RECORD EXCERPTS
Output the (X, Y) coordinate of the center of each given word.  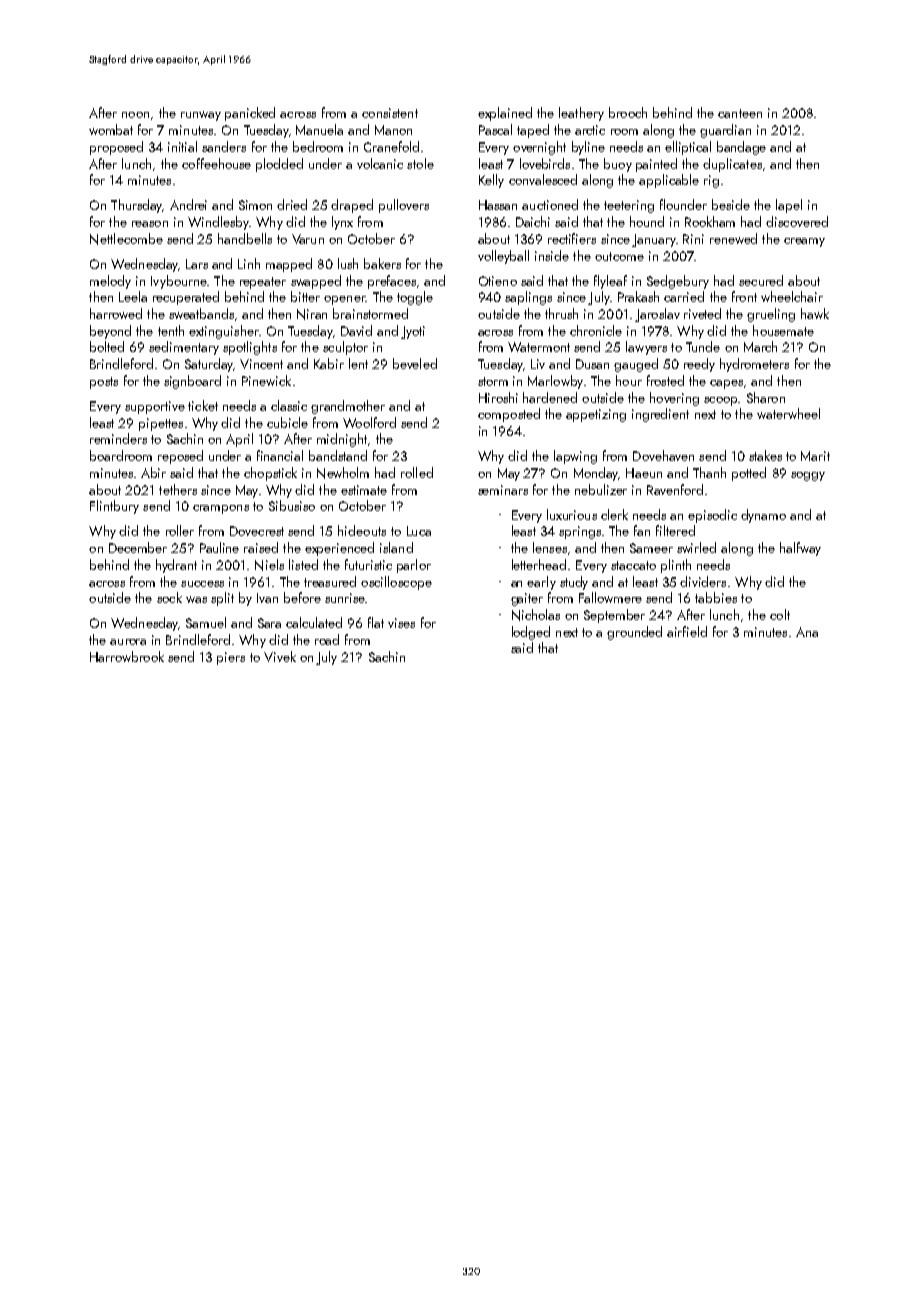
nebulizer (601, 489)
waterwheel (788, 413)
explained (505, 114)
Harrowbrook (127, 656)
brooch (628, 112)
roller (180, 530)
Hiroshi (498, 397)
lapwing (575, 457)
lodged (531, 633)
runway (201, 116)
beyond (110, 332)
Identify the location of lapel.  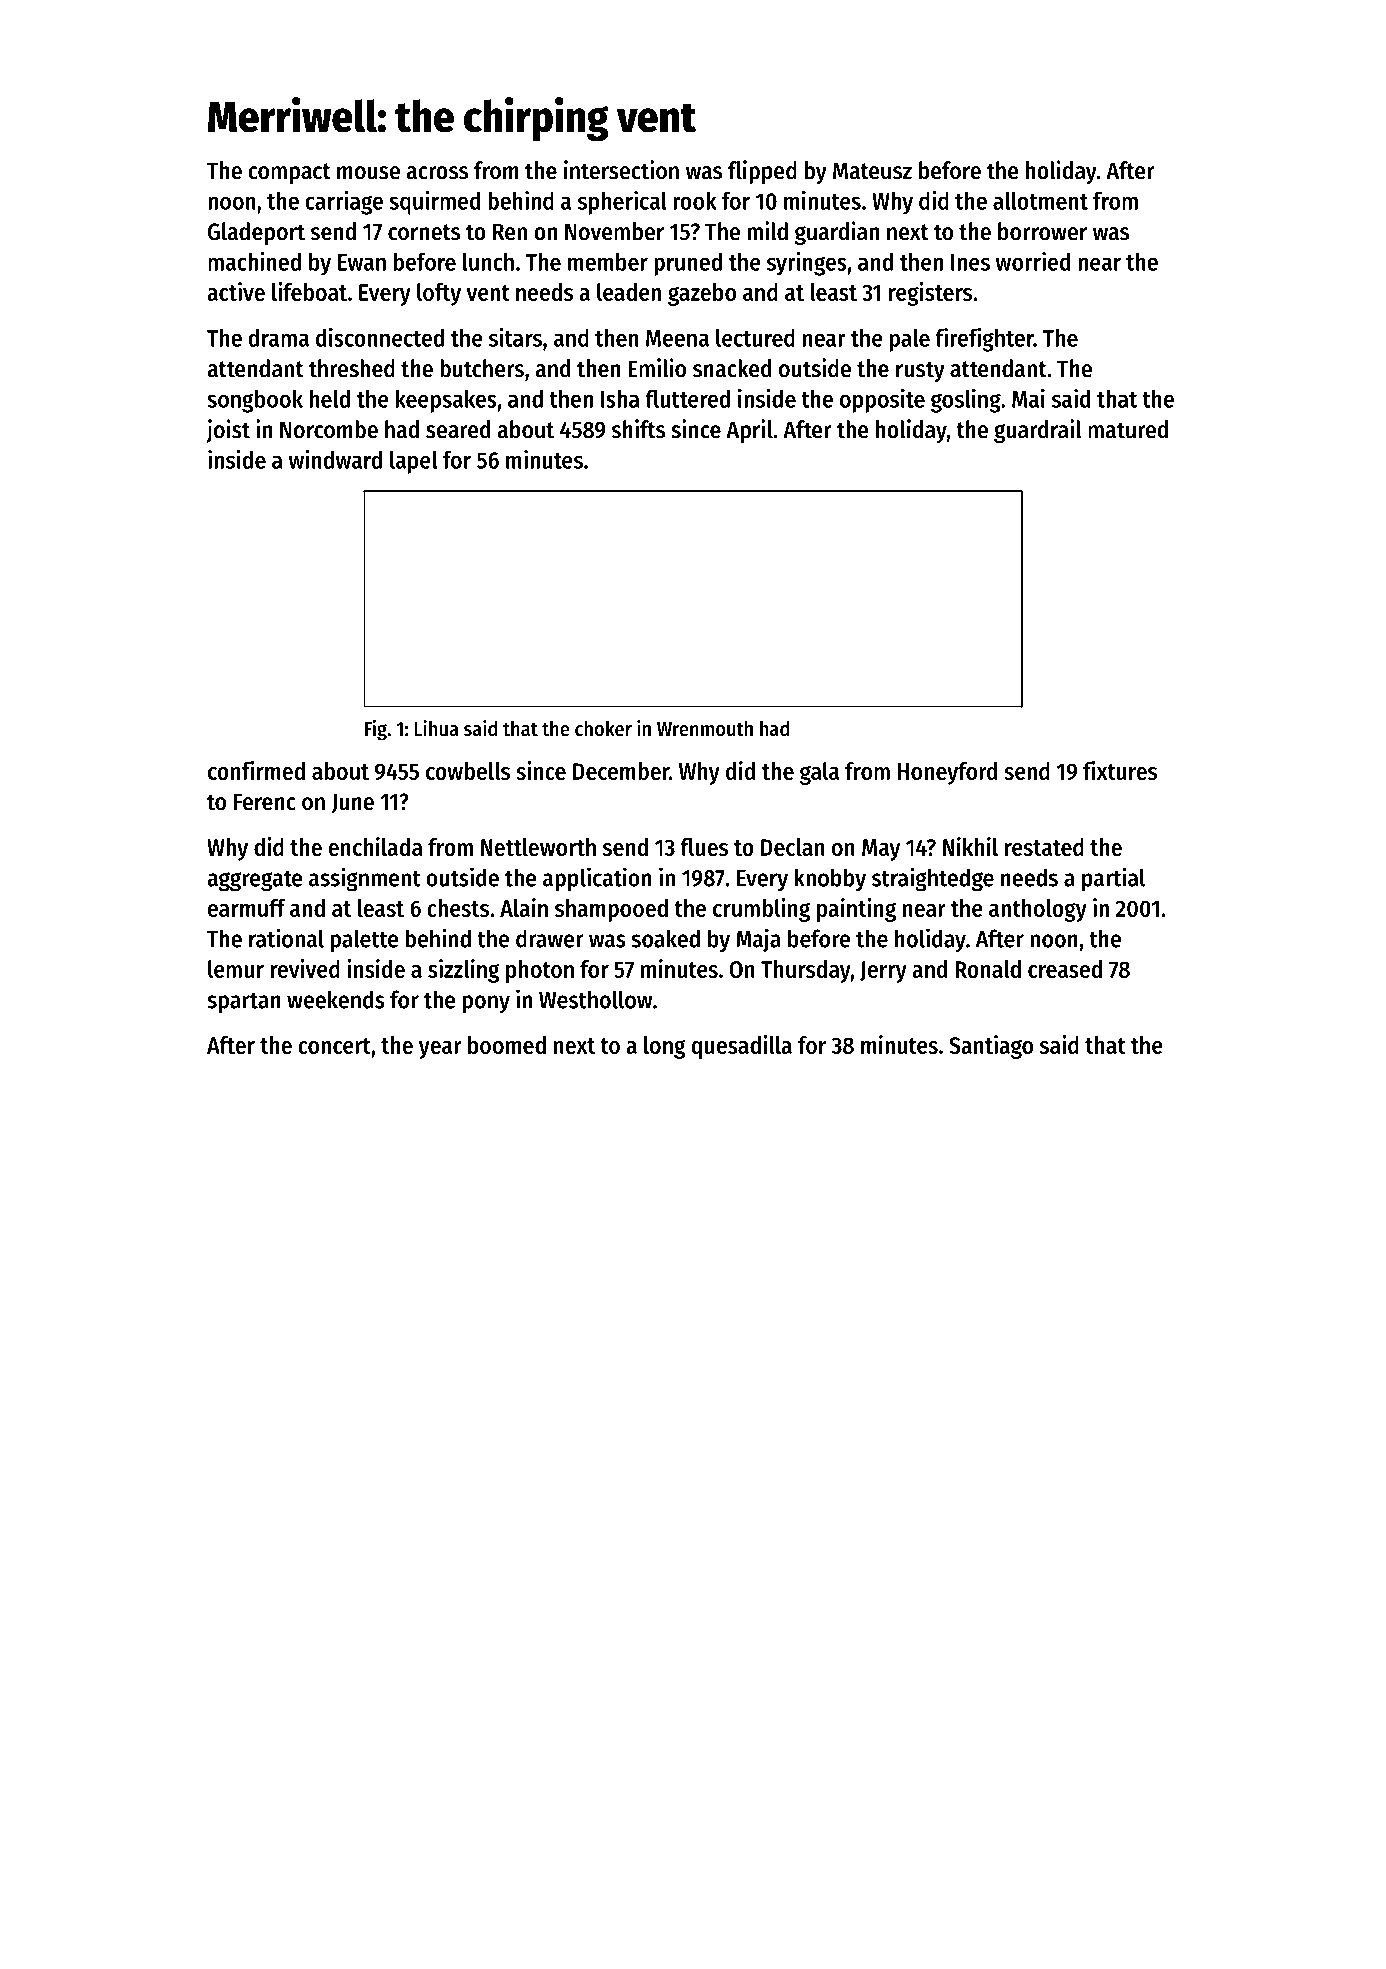
(413, 462).
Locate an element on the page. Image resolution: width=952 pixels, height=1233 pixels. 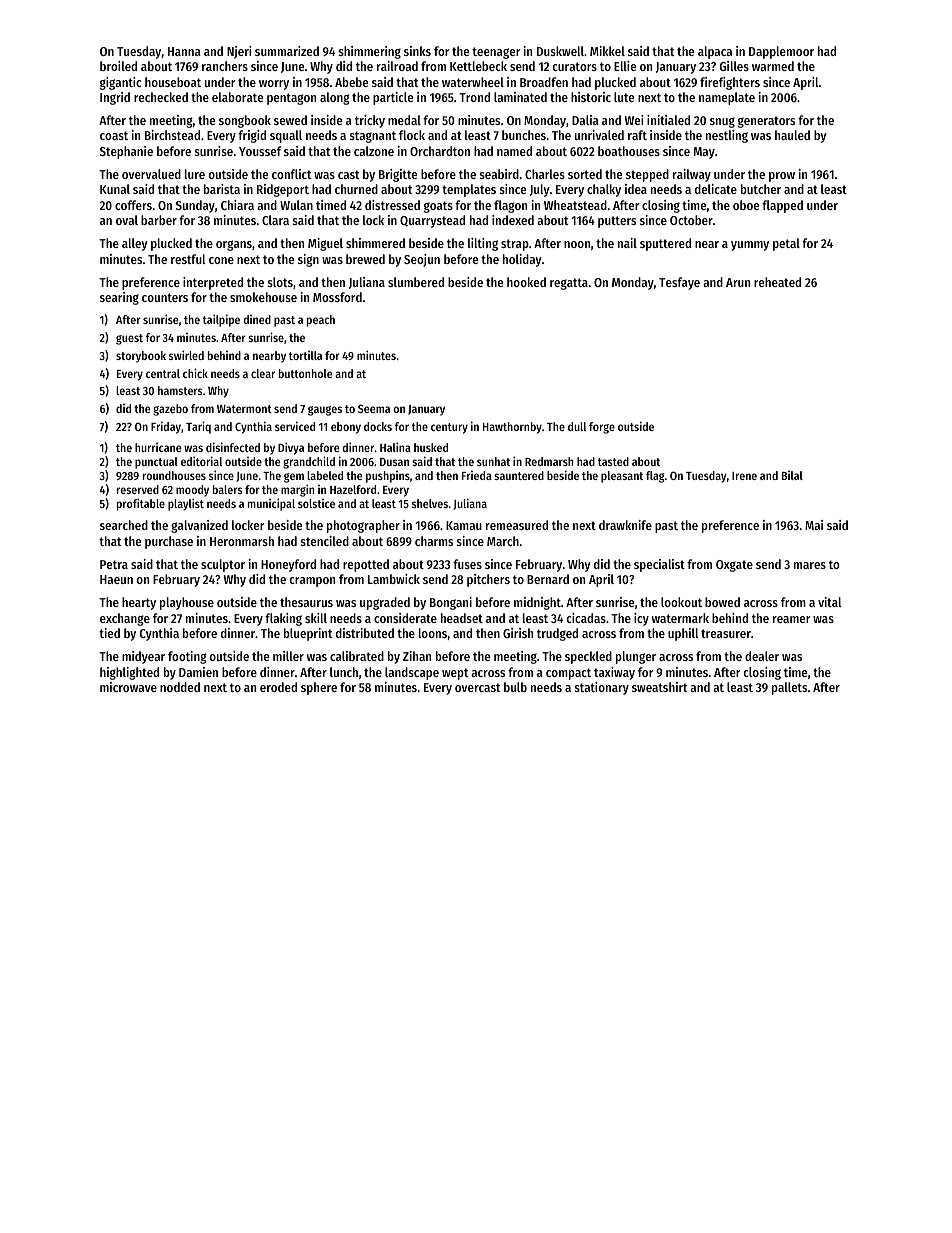
shimmering is located at coordinates (370, 52).
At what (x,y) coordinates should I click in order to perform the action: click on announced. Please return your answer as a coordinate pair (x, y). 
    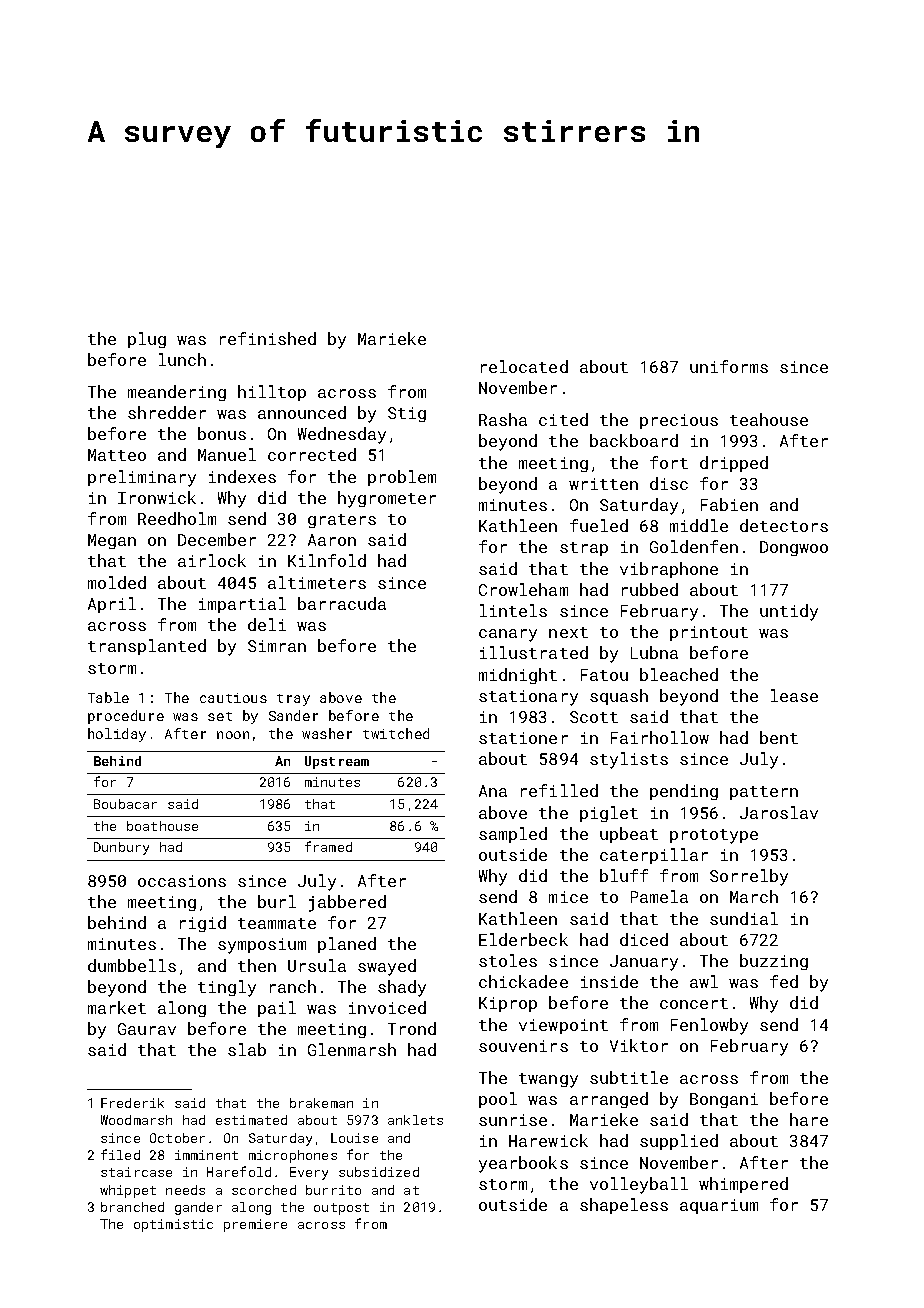
    Looking at the image, I should click on (302, 412).
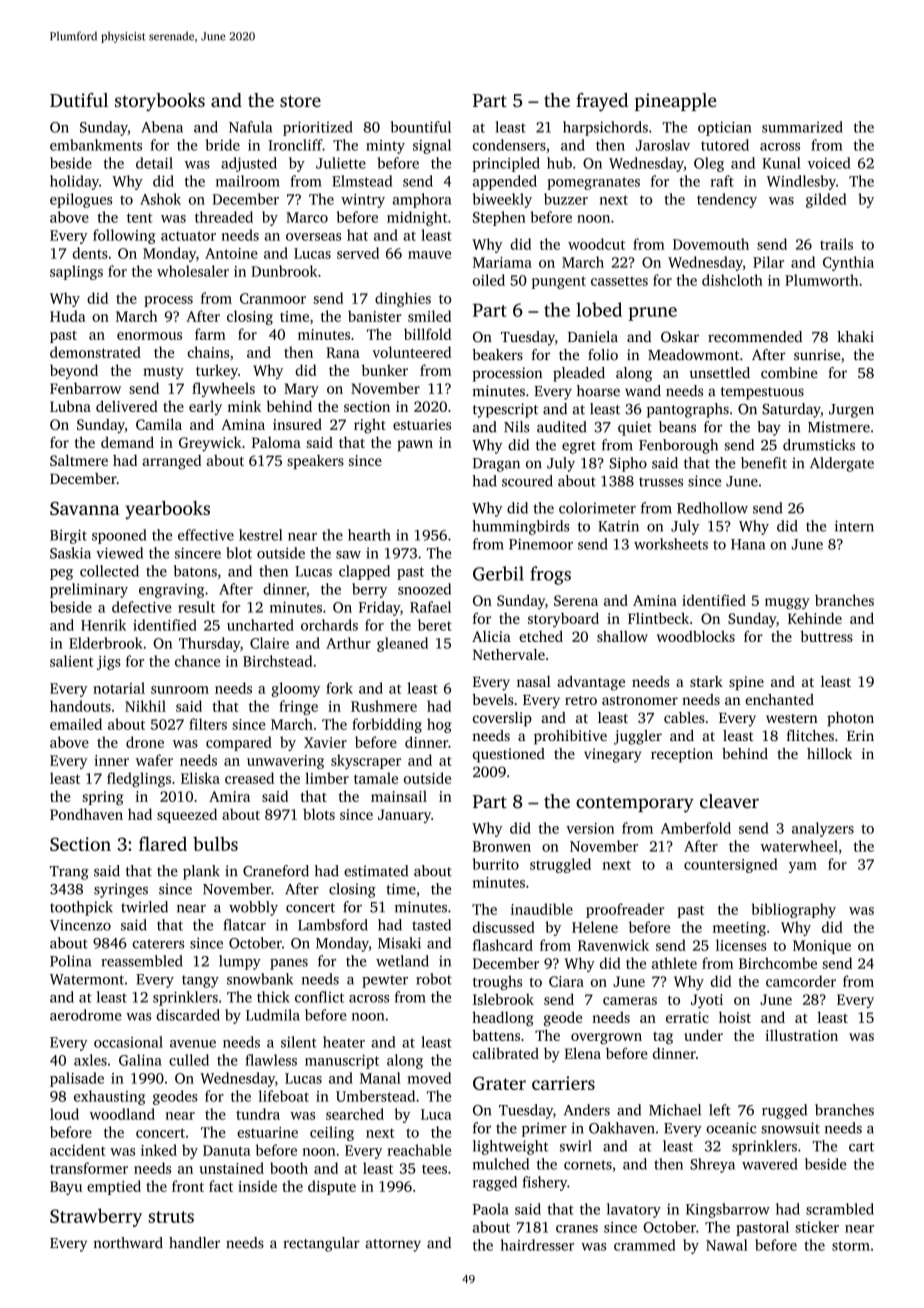  I want to click on bountiful, so click(421, 127).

WHAT IS NEEDED
Reproduce verbatim the rows from the line containing "Identify the location of lapel." through the last line of the rows, both inclusive. Omit the pictures from your output.

SOLUTION TO THE EXERCISE
Identify the location of lapel.  
(413, 462).
Locate an element on the page. Image resolution: width=952 pixels, height=1233 pixels. 
shimmering is located at coordinates (370, 52).
At what (x,y) coordinates should I click in order to perform the action: click on announced. Please return your answer as a coordinate pair (x, y). 
    Looking at the image, I should click on (302, 412).
  I want to click on bountiful, so click(421, 127).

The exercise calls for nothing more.